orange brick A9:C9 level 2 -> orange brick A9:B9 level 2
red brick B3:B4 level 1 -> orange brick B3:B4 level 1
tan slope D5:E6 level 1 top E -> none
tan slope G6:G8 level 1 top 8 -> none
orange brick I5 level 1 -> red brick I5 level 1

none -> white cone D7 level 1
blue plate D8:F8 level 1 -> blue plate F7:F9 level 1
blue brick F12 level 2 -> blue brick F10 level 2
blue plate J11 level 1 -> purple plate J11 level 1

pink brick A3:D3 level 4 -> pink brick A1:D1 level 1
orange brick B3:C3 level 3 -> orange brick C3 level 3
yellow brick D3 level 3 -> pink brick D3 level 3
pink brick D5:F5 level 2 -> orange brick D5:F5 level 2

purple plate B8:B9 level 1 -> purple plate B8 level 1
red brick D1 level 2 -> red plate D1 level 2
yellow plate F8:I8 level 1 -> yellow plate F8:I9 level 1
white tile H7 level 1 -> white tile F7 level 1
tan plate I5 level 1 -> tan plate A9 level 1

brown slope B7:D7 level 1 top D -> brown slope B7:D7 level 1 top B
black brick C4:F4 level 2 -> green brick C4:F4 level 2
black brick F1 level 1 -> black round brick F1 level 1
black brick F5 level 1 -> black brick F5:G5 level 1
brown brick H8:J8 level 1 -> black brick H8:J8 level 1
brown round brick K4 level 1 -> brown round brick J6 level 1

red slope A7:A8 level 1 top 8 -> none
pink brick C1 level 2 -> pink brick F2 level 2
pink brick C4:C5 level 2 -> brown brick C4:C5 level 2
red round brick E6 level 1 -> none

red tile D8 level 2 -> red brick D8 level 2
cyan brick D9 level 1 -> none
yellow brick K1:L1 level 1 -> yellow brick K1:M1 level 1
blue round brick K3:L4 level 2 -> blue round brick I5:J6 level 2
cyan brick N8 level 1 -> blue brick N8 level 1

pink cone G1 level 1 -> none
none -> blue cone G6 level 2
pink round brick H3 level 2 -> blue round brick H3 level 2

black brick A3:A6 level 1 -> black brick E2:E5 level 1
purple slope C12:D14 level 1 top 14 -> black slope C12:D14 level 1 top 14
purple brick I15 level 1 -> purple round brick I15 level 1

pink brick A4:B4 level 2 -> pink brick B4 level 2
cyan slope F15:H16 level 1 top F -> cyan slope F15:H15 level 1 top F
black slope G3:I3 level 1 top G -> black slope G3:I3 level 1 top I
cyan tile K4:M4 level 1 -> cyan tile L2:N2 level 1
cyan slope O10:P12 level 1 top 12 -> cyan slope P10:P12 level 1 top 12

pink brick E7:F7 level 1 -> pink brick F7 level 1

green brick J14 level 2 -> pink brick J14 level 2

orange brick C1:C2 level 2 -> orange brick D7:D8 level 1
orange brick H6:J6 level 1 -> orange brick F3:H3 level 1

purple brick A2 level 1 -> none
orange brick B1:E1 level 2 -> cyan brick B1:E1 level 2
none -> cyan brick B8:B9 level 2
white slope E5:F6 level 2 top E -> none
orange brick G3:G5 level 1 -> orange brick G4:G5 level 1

===

What to produce:
Every record above needs to be copied exactly.

Task result:
orange brick A9:C9 level 2 -> orange brick A9:B9 level 2
red brick B3:B4 level 1 -> orange brick B3:B4 level 1
tan slope D5:E6 level 1 top E -> none
tan slope G6:G8 level 1 top 8 -> none
orange brick I5 level 1 -> red brick I5 level 1

none -> white cone D7 level 1
blue plate D8:F8 level 1 -> blue plate F7:F9 level 1
blue brick F12 level 2 -> blue brick F10 level 2
blue plate J11 level 1 -> purple plate J11 level 1

pink brick A3:D3 level 4 -> pink brick A1:D1 level 1
orange brick B3:C3 level 3 -> orange brick C3 level 3
yellow brick D3 level 3 -> pink brick D3 level 3
pink brick D5:F5 level 2 -> orange brick D5:F5 level 2

purple plate B8:B9 level 1 -> purple plate B8 level 1
red brick D1 level 2 -> red plate D1 level 2
yellow plate F8:I8 level 1 -> yellow plate F8:I9 level 1
white tile H7 level 1 -> white tile F7 level 1
tan plate I5 level 1 -> tan plate A9 level 1

brown slope B7:D7 level 1 top D -> brown slope B7:D7 level 1 top B
black brick C4:F4 level 2 -> green brick C4:F4 level 2
black brick F1 level 1 -> black round brick F1 level 1
black brick F5 level 1 -> black brick F5:G5 level 1
brown brick H8:J8 level 1 -> black brick H8:J8 level 1
brown round brick K4 level 1 -> brown round brick J6 level 1

red slope A7:A8 level 1 top 8 -> none
pink brick C1 level 2 -> pink brick F2 level 2
pink brick C4:C5 level 2 -> brown brick C4:C5 level 2
red round brick E6 level 1 -> none

red tile D8 level 2 -> red brick D8 level 2
cyan brick D9 level 1 -> none
yellow brick K1:L1 level 1 -> yellow brick K1:M1 level 1
blue round brick K3:L4 level 2 -> blue round brick I5:J6 level 2
cyan brick N8 level 1 -> blue brick N8 level 1

pink cone G1 level 1 -> none
none -> blue cone G6 level 2
pink round brick H3 level 2 -> blue round brick H3 level 2

black brick A3:A6 level 1 -> black brick E2:E5 level 1
purple slope C12:D14 level 1 top 14 -> black slope C12:D14 level 1 top 14
purple brick I15 level 1 -> purple round brick I15 level 1

pink brick A4:B4 level 2 -> pink brick B4 level 2
cyan slope F15:H16 level 1 top F -> cyan slope F15:H15 level 1 top F
black slope G3:I3 level 1 top G -> black slope G3:I3 level 1 top I
cyan tile K4:M4 level 1 -> cyan tile L2:N2 level 1
cyan slope O10:P12 level 1 top 12 -> cyan slope P10:P12 level 1 top 12

pink brick E7:F7 level 1 -> pink brick F7 level 1

green brick J14 level 2 -> pink brick J14 level 2

orange brick C1:C2 level 2 -> orange brick D7:D8 level 1
orange brick H6:J6 level 1 -> orange brick F3:H3 level 1

purple brick A2 level 1 -> none
orange brick B1:E1 level 2 -> cyan brick B1:E1 level 2
none -> cyan brick B8:B9 level 2
white slope E5:F6 level 2 top E -> none
orange brick G3:G5 level 1 -> orange brick G4:G5 level 1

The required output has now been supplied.